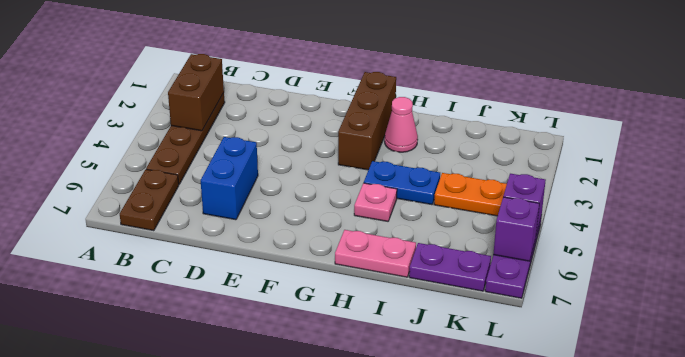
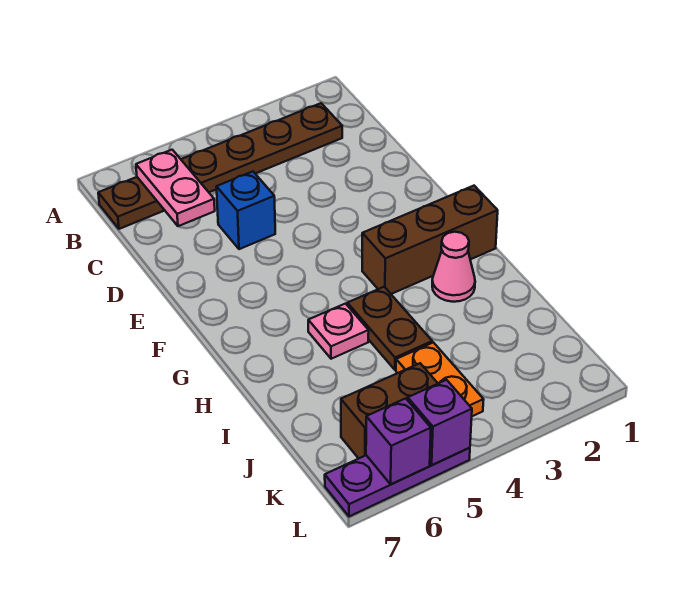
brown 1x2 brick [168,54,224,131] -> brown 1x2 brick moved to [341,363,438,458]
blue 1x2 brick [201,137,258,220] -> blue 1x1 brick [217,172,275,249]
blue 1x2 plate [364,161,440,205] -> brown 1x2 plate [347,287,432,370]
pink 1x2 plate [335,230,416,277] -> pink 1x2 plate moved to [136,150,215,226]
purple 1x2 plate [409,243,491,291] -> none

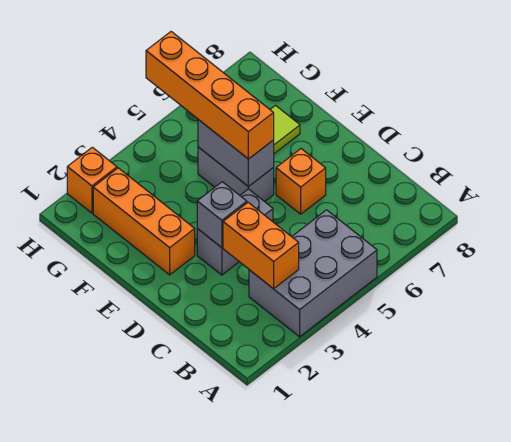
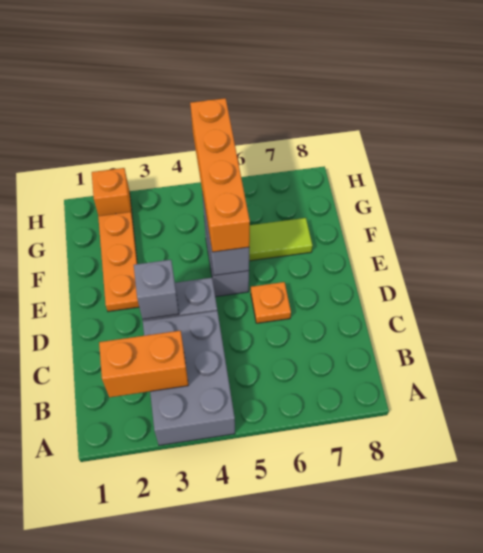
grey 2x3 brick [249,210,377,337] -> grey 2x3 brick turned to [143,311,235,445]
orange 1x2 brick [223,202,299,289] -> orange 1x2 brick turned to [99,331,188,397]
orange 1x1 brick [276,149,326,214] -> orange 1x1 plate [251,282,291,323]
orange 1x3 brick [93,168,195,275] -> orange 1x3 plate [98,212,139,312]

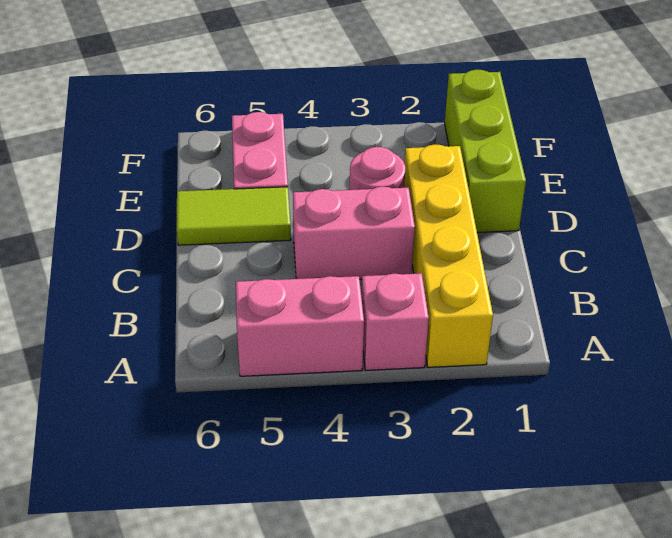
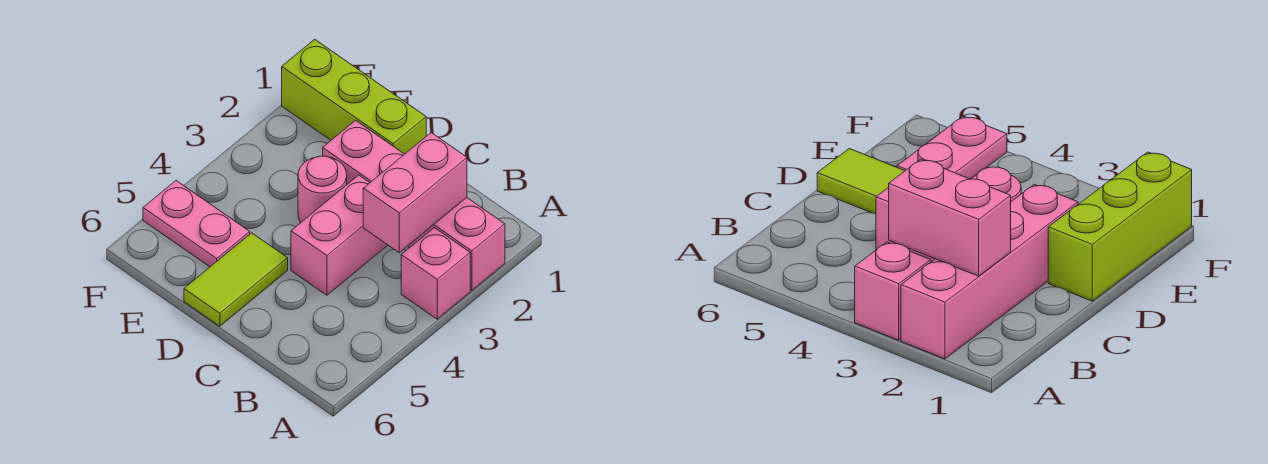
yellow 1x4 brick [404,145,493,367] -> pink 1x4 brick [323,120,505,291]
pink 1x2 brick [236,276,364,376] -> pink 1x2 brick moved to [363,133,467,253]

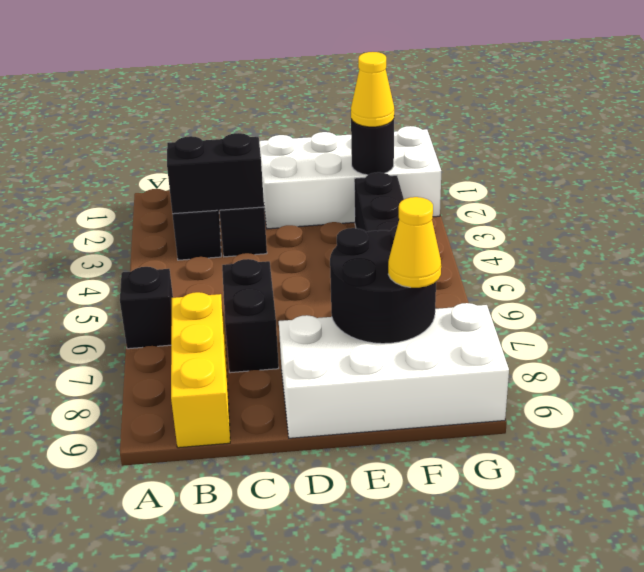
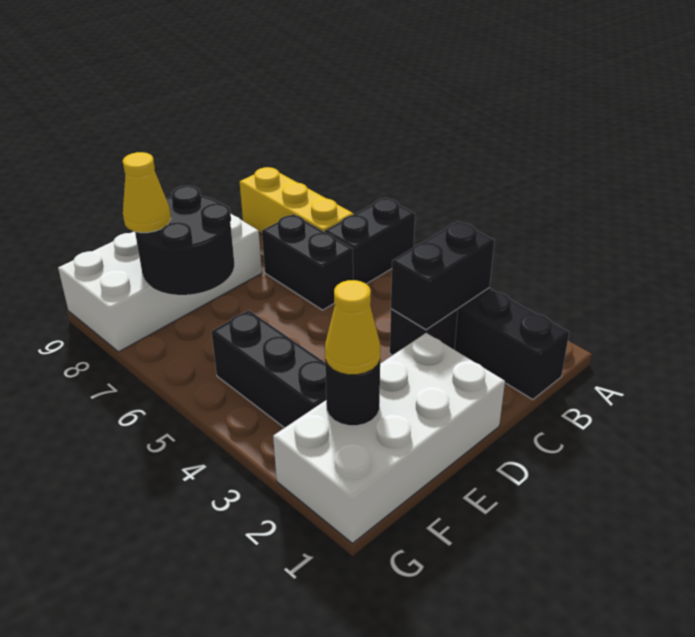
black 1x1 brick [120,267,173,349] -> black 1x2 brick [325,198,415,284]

--

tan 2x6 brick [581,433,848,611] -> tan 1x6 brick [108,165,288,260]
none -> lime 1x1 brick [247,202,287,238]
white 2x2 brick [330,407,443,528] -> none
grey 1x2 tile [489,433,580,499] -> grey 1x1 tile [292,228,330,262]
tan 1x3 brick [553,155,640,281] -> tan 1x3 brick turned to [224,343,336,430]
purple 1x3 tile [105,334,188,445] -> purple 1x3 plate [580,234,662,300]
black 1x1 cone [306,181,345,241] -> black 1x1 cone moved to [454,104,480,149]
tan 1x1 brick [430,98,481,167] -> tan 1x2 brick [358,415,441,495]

...

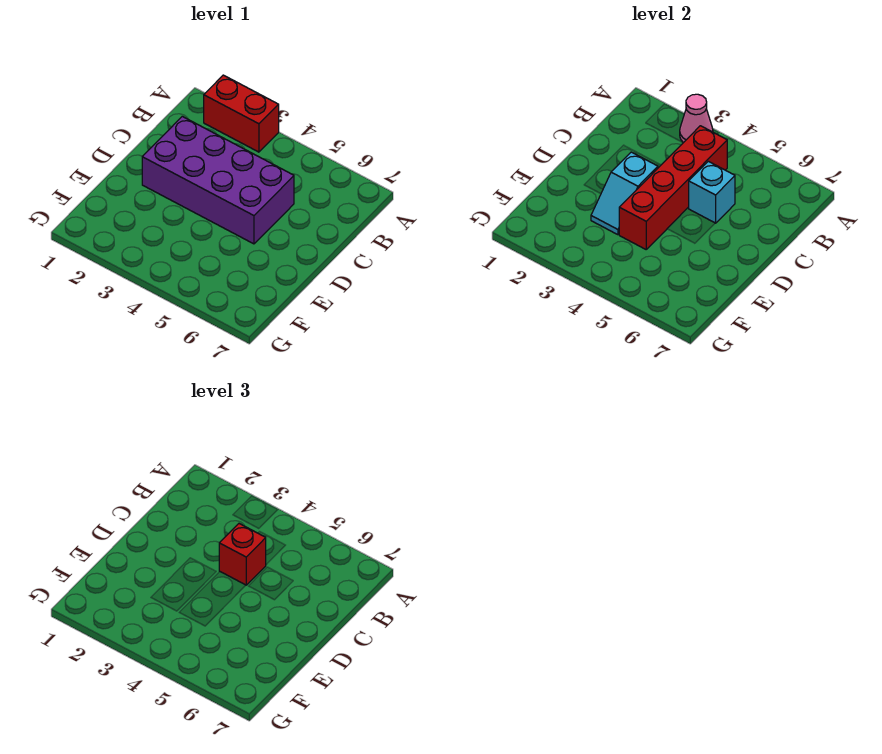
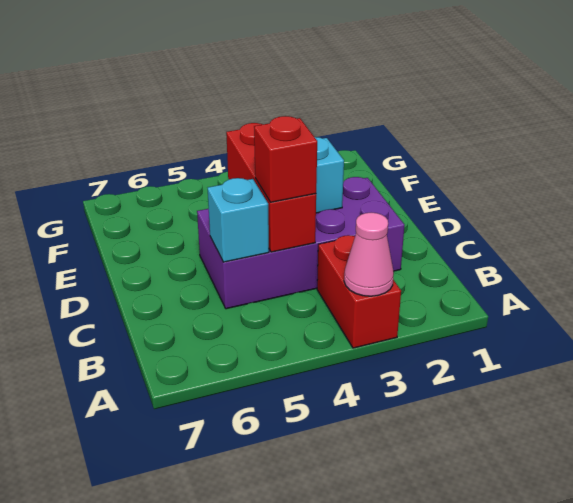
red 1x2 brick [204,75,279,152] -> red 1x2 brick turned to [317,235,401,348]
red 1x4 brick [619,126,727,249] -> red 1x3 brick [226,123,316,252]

**Task instructions:**
What's needed is an exact copy of the lines above from the one with "orange 1x1 brick" through the one with "black 1x1 brick", both included; the pictures stay out.

**Finished task:**
orange 1x1 brick [276,149,326,214] -> orange 1x1 plate [251,282,291,323]
orange 1x3 brick [93,168,195,275] -> orange 1x3 plate [98,212,139,312]

yellow 1x4 brick [404,145,493,367] -> pink 1x4 brick [323,120,505,291]
pink 1x2 brick [236,276,364,376] -> pink 1x2 brick moved to [363,133,467,253]

black 1x1 brick [120,267,173,349] -> black 1x2 brick [325,198,415,284]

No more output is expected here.